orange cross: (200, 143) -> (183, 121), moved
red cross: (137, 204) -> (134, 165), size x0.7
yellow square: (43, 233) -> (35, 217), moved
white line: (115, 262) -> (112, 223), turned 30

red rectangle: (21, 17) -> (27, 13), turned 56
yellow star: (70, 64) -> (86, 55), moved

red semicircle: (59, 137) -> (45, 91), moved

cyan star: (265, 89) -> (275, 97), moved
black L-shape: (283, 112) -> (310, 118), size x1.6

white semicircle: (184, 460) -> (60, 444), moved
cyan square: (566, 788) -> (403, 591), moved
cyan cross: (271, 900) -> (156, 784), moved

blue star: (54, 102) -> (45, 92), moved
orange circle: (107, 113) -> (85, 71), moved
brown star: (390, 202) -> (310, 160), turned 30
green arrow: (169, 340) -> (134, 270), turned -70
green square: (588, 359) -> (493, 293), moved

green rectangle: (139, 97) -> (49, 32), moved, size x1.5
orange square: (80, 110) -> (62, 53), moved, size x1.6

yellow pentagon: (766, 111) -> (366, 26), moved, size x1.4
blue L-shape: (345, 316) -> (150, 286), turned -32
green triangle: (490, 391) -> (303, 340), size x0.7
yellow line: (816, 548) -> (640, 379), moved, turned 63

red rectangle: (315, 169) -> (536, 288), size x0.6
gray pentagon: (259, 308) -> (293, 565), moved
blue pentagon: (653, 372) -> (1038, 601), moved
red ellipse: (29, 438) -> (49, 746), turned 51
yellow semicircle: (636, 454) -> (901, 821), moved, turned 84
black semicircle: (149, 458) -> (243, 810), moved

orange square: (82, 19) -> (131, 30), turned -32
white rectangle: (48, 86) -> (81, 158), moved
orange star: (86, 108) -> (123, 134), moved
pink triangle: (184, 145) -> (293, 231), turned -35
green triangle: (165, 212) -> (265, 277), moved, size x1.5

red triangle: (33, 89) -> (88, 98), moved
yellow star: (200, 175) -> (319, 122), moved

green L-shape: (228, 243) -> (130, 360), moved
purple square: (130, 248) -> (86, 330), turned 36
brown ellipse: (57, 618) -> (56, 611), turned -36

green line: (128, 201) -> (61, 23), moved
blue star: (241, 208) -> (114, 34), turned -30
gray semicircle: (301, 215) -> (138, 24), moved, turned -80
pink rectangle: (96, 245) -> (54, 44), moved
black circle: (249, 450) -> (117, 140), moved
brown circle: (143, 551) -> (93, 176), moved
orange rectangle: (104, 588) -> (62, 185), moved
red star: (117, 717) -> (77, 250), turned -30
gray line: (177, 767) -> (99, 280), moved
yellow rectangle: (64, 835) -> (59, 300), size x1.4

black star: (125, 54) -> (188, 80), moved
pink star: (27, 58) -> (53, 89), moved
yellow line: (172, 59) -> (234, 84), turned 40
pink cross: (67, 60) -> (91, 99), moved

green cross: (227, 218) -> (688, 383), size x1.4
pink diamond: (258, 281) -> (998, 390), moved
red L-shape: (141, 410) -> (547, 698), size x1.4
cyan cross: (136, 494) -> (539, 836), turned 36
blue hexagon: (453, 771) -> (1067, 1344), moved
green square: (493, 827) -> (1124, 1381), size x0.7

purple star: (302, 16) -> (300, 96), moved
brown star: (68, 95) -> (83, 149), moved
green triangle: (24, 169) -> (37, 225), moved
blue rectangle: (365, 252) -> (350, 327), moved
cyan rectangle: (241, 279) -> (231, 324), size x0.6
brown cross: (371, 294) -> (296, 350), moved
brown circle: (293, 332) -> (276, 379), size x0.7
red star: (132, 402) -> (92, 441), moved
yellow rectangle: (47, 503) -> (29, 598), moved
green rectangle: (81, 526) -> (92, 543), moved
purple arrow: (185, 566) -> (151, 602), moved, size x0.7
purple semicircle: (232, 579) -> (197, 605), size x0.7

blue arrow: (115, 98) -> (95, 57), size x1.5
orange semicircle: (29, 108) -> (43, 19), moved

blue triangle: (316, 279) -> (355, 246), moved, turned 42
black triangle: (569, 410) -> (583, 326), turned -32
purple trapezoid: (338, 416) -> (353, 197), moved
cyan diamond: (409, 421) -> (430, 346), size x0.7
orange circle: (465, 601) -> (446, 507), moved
──────
> Instructions for the task
The response must consist solely of the lines from the one with "yellow line: (172, 59)" through the end of the listing above, copied exactly; please include the first and the last.

> Solution to this task
yellow line: (172, 59) -> (234, 84), turned 40
pink cross: (67, 60) -> (91, 99), moved

green cross: (227, 218) -> (688, 383), size x1.4
pink diamond: (258, 281) -> (998, 390), moved
red L-shape: (141, 410) -> (547, 698), size x1.4
cyan cross: (136, 494) -> (539, 836), turned 36
blue hexagon: (453, 771) -> (1067, 1344), moved
green square: (493, 827) -> (1124, 1381), size x0.7

purple star: (302, 16) -> (300, 96), moved
brown star: (68, 95) -> (83, 149), moved
green triangle: (24, 169) -> (37, 225), moved
blue rectangle: (365, 252) -> (350, 327), moved
cyan rectangle: (241, 279) -> (231, 324), size x0.6
brown cross: (371, 294) -> (296, 350), moved
brown circle: (293, 332) -> (276, 379), size x0.7
red star: (132, 402) -> (92, 441), moved
yellow rectangle: (47, 503) -> (29, 598), moved
green rectangle: (81, 526) -> (92, 543), moved
purple arrow: (185, 566) -> (151, 602), moved, size x0.7
purple semicircle: (232, 579) -> (197, 605), size x0.7

blue arrow: (115, 98) -> (95, 57), size x1.5
orange semicircle: (29, 108) -> (43, 19), moved

blue triangle: (316, 279) -> (355, 246), moved, turned 42
black triangle: (569, 410) -> (583, 326), turned -32
purple trapezoid: (338, 416) -> (353, 197), moved
cyan diamond: (409, 421) -> (430, 346), size x0.7
orange circle: (465, 601) -> (446, 507), moved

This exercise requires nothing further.